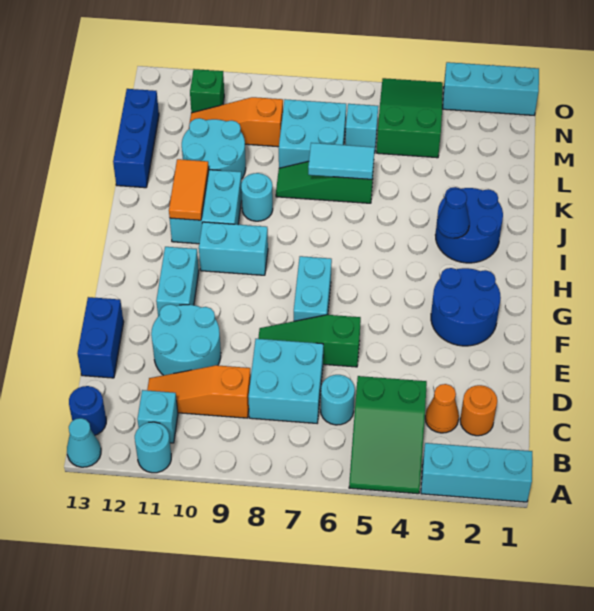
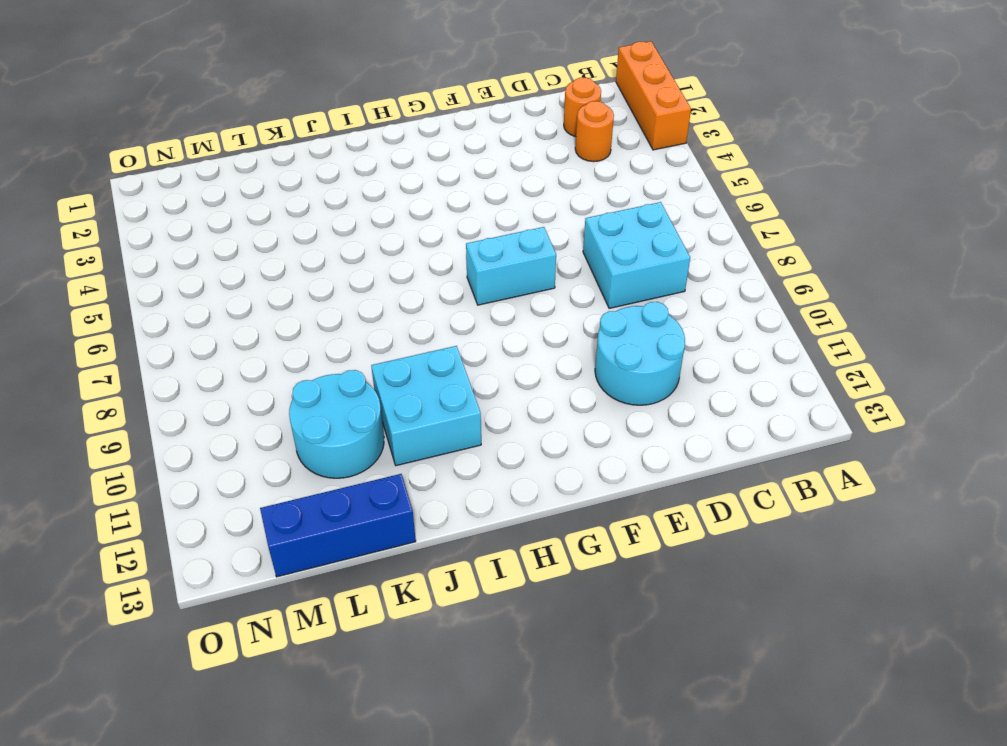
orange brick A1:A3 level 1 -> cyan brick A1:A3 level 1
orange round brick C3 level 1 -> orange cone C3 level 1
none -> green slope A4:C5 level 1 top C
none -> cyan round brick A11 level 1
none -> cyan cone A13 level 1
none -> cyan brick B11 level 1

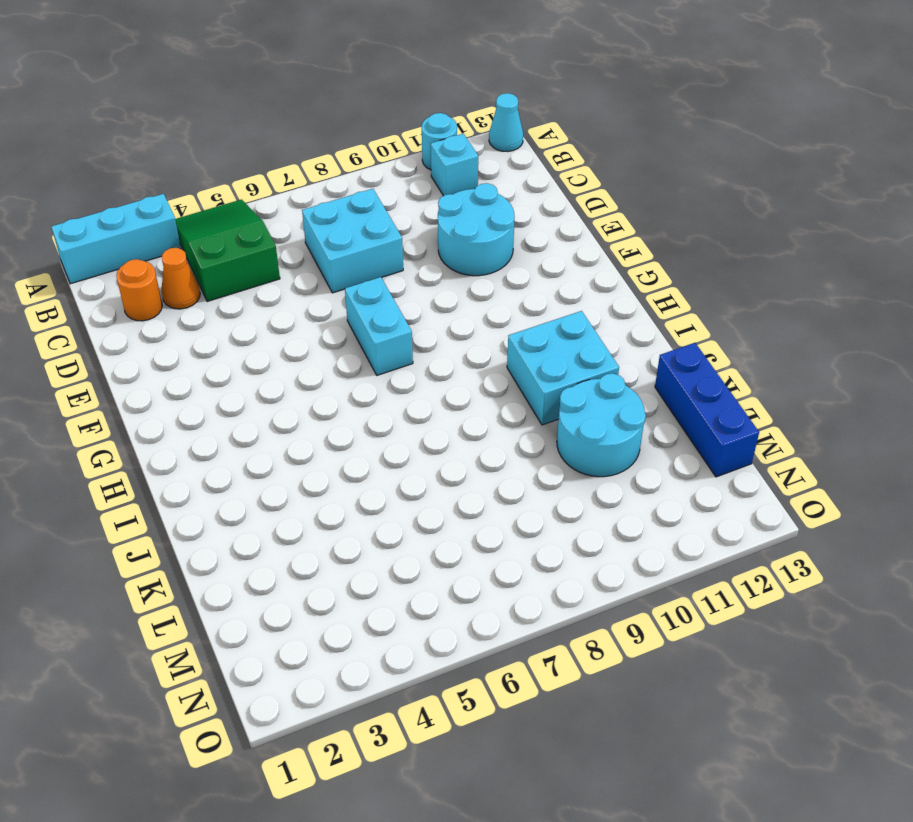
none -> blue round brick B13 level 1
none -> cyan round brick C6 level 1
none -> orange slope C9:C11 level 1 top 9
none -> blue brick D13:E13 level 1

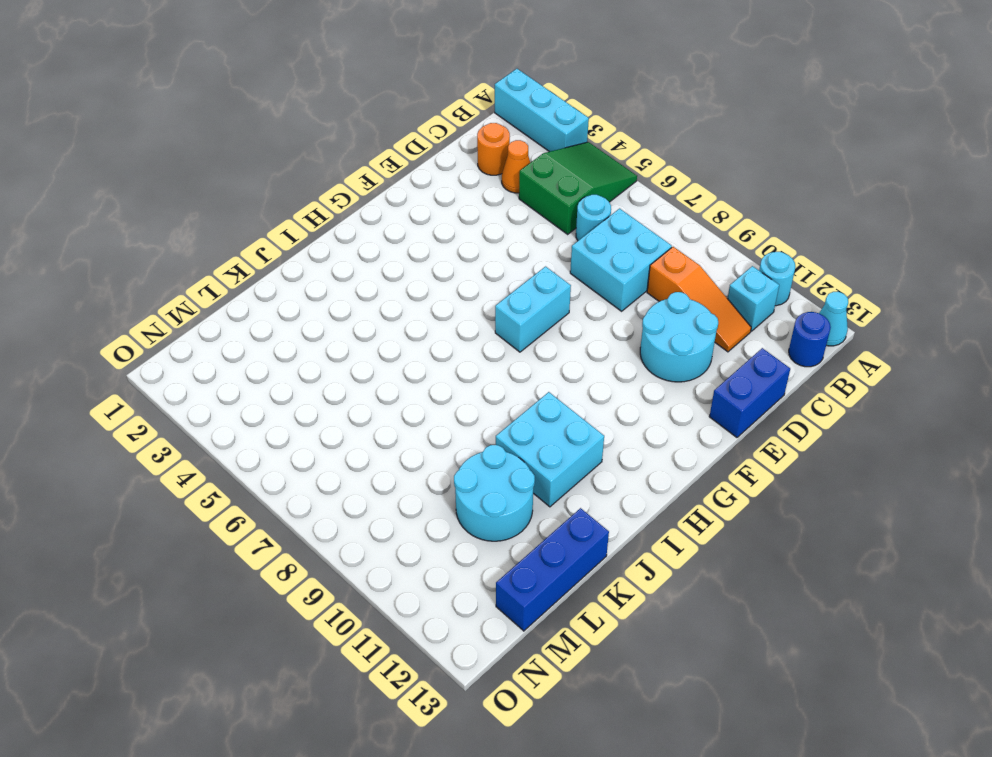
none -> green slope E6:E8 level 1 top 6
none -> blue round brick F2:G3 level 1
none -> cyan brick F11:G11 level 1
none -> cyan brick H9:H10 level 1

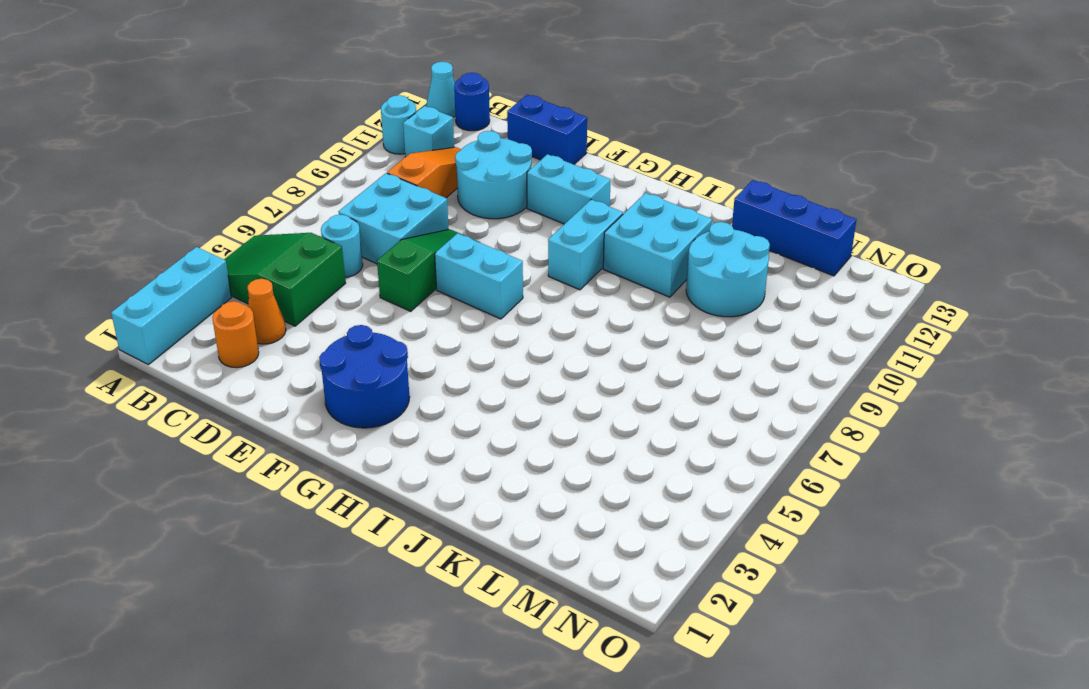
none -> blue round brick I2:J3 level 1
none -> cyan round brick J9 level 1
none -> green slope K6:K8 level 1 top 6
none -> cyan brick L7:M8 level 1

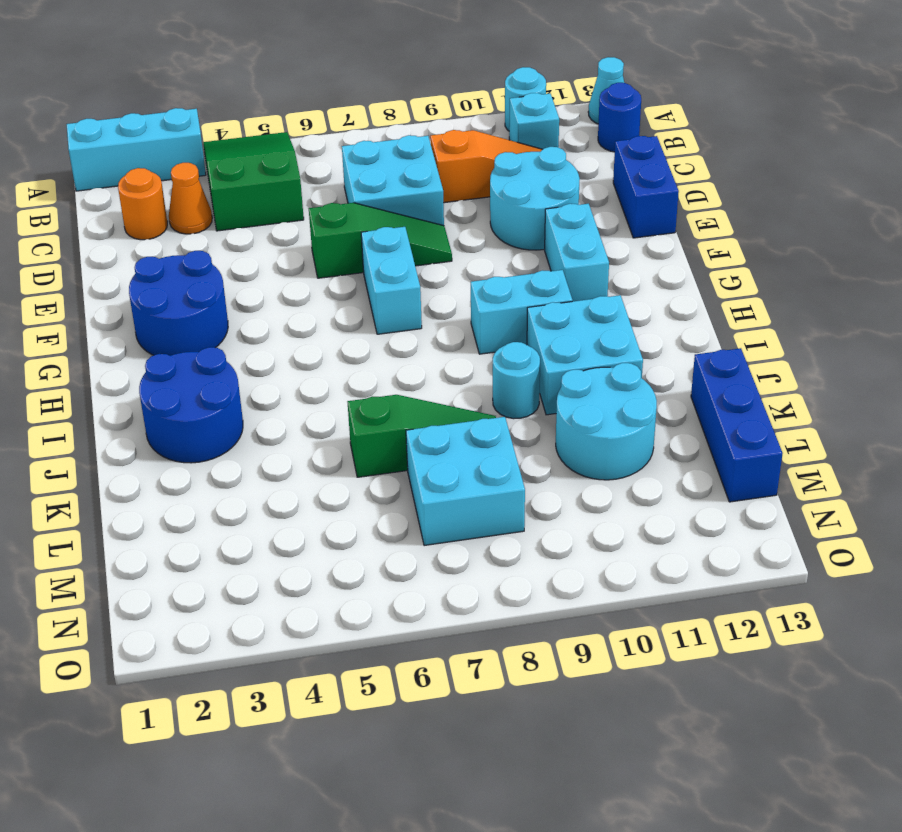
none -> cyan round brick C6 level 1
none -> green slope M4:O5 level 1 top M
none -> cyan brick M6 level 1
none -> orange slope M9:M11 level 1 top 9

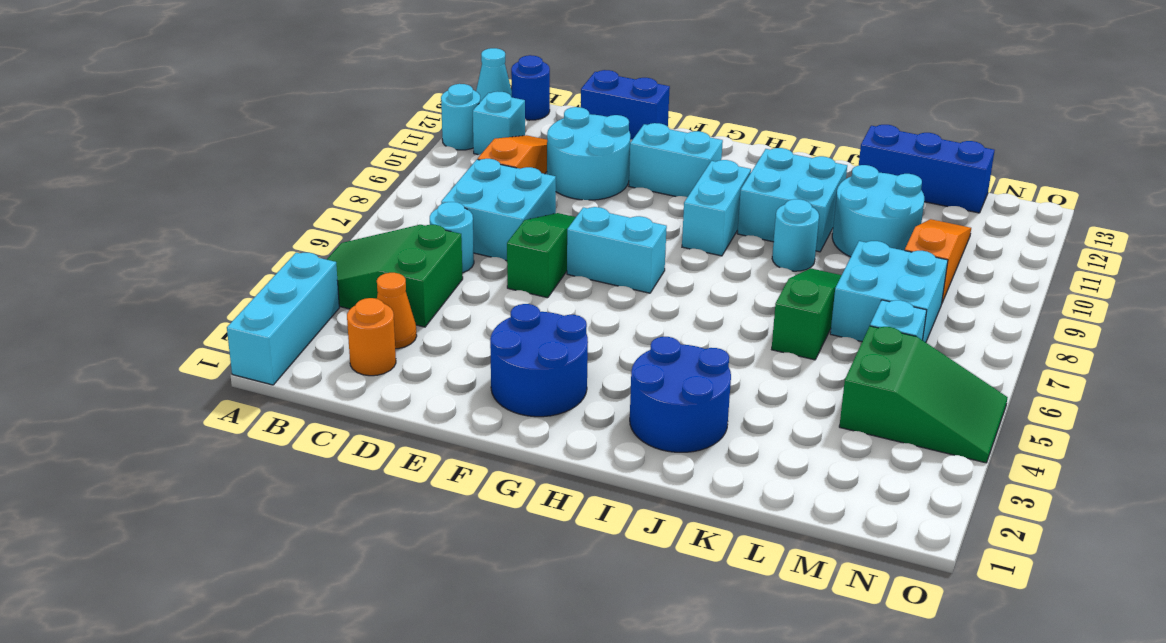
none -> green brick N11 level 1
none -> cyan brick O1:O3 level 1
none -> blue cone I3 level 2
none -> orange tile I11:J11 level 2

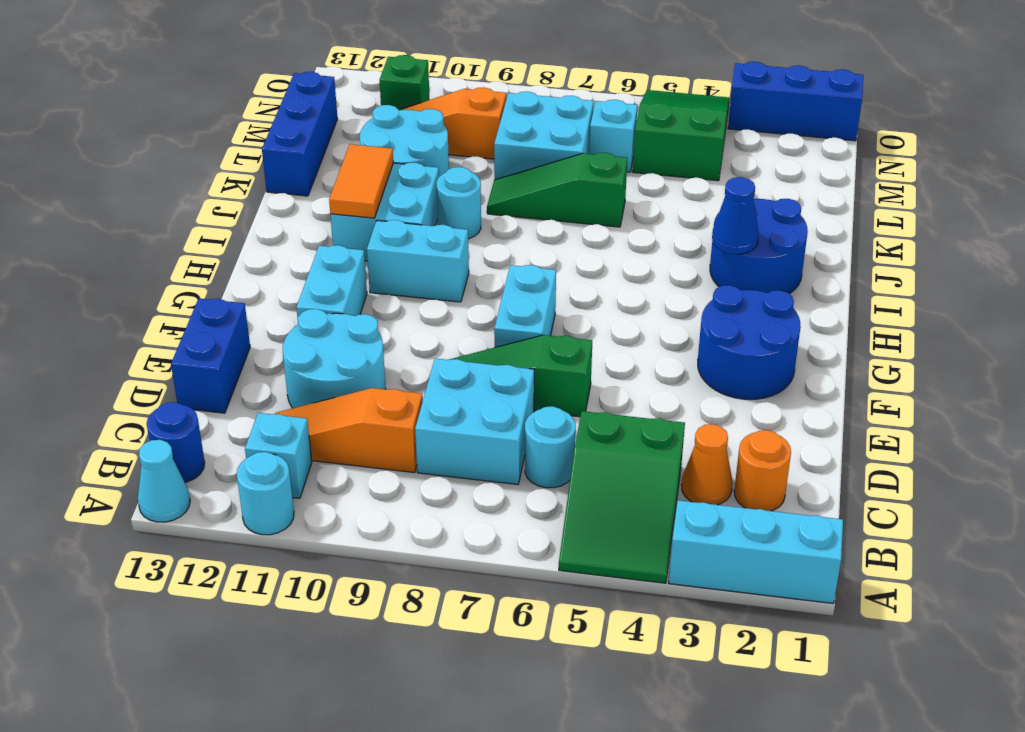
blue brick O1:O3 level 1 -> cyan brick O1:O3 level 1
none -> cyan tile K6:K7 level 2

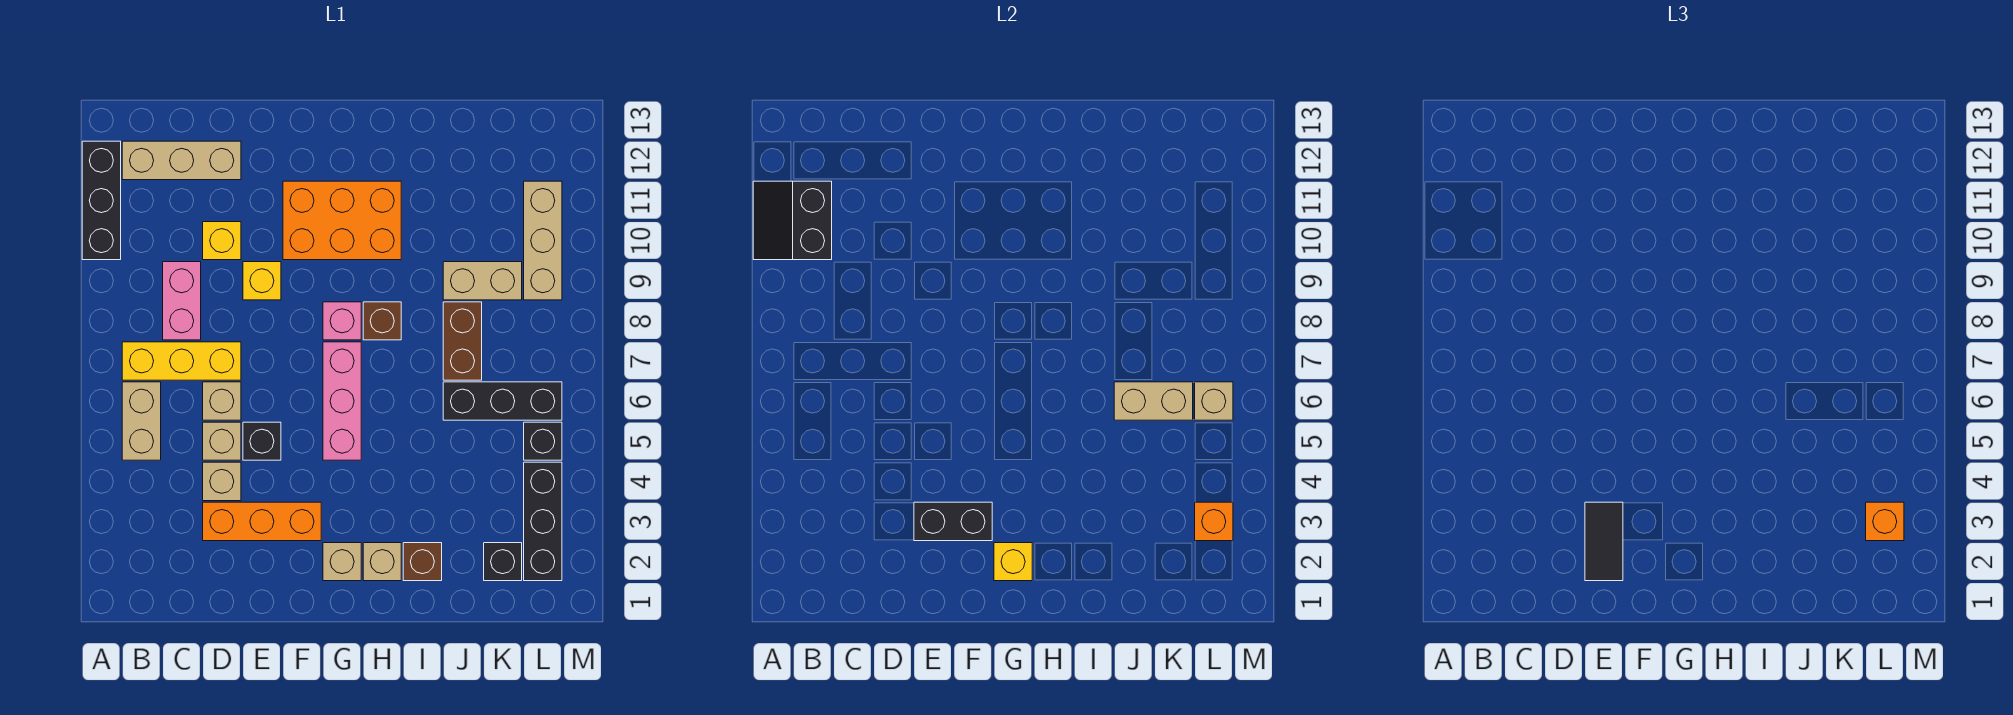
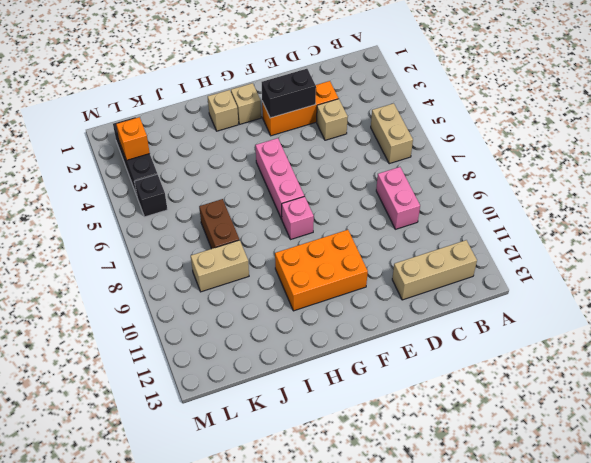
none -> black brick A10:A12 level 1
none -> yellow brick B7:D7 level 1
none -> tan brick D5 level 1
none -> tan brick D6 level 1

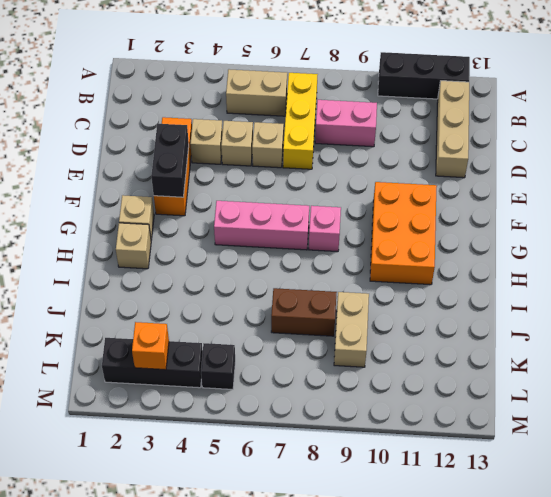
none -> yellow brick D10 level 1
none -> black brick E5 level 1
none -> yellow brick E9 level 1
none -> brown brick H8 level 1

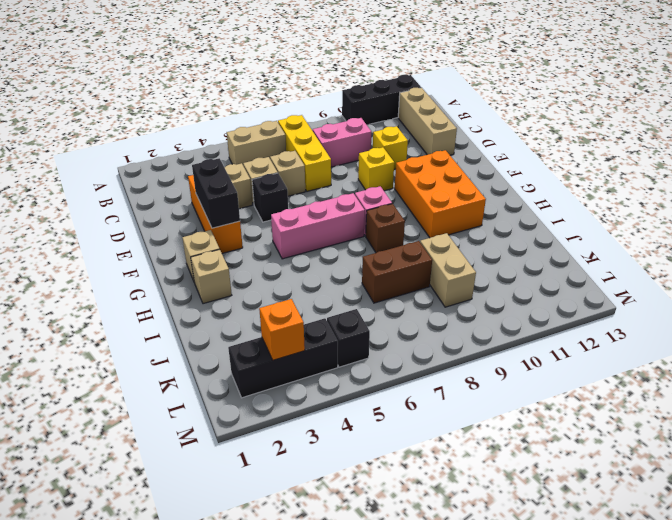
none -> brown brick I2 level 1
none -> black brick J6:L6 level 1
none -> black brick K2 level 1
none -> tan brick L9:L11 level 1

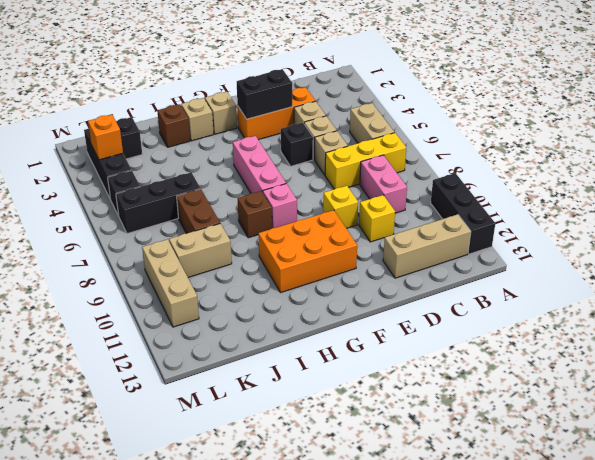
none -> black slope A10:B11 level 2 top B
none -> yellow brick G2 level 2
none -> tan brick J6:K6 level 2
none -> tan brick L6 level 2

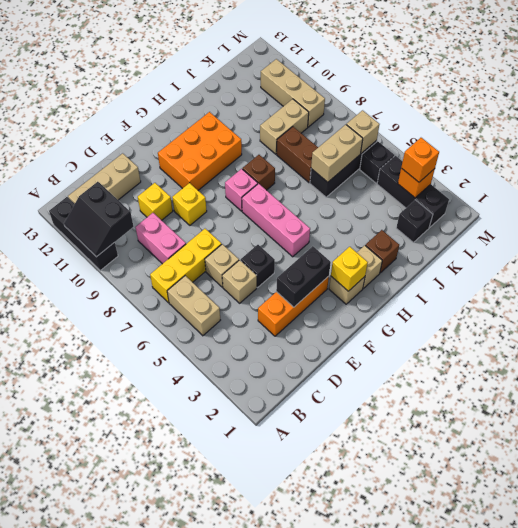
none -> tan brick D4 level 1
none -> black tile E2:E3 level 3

-- WORK INSTRUCTION --
Everything from the line containing "none -> tan brick L9:L11 level 1" through the last line of the records above is to be reproduced exactly, except the pictures.

-- TASK OUTPUT --
none -> tan brick L9:L11 level 1

none -> black slope A10:B11 level 2 top B
none -> yellow brick G2 level 2
none -> tan brick J6:K6 level 2
none -> tan brick L6 level 2

none -> tan brick D4 level 1
none -> black tile E2:E3 level 3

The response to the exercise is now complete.